* [WHAT IS NEEDED]: Provide again, from the entries below, every line from the one containing "(335, 384) = (669, 370): pink" through the one containing "(557, 253) = (588, 221): purple spoon -> none", exactly as written, and no other line.

* [PROVIDED RECORDS]:
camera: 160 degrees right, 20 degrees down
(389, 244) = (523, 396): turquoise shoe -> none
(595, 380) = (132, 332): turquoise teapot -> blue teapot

==

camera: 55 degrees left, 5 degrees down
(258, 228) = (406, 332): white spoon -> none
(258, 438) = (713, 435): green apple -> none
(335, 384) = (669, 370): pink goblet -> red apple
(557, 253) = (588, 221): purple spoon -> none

--

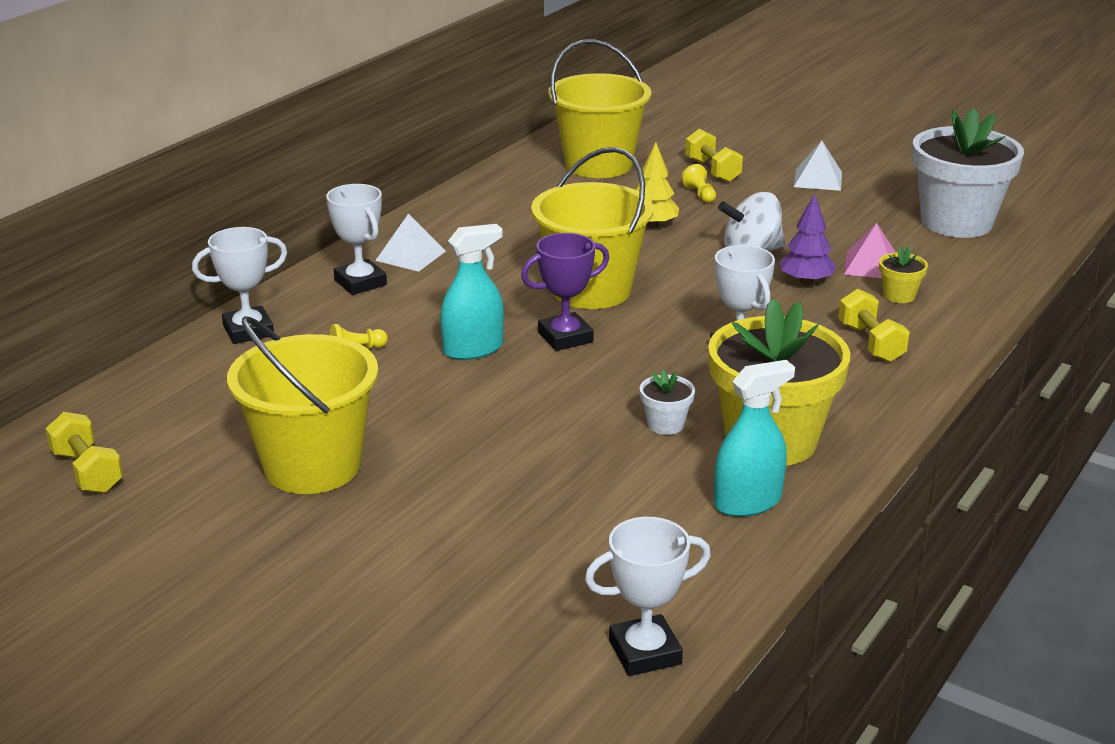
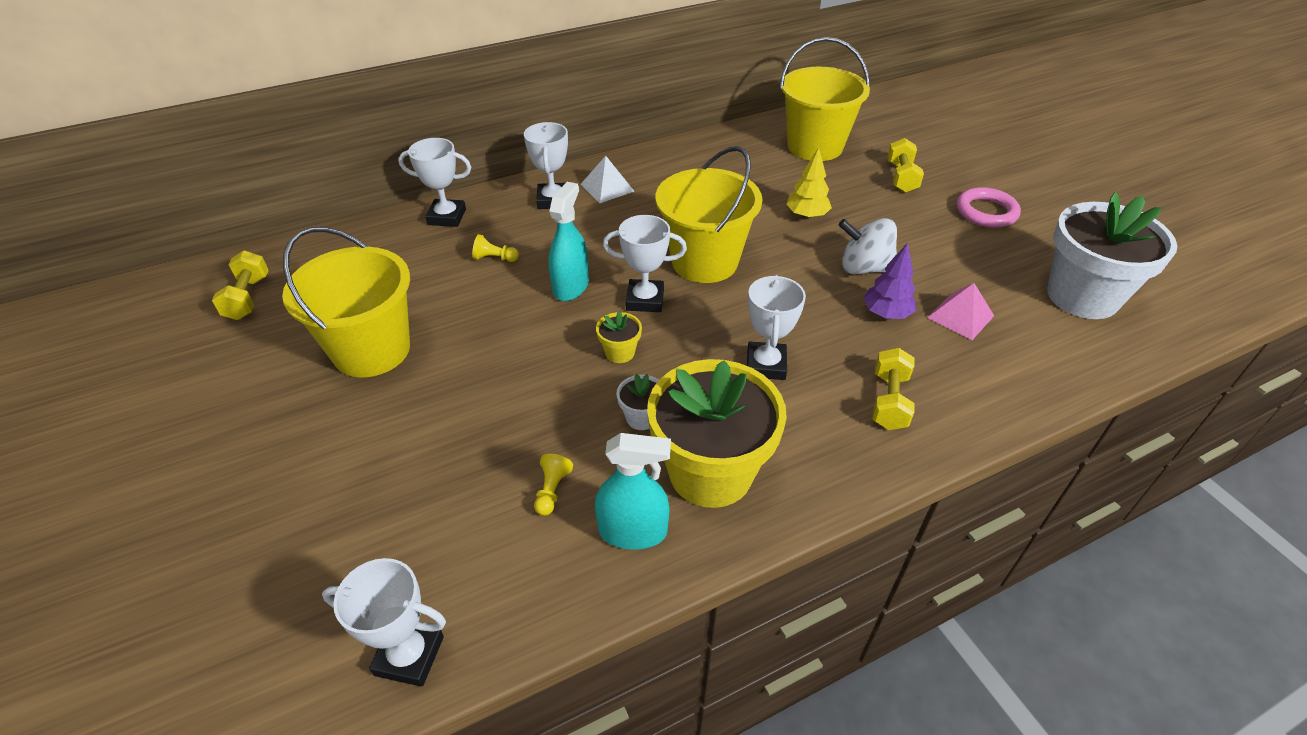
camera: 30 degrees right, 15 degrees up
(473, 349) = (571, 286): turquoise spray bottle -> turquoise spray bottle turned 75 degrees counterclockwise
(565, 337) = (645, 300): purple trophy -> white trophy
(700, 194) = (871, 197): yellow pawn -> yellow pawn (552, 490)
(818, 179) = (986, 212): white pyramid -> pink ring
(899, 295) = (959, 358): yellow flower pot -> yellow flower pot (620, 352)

* [YOUR RESPONSE]:
(335, 384) = (669, 370): pink goblet -> red apple
(557, 253) = (588, 221): purple spoon -> none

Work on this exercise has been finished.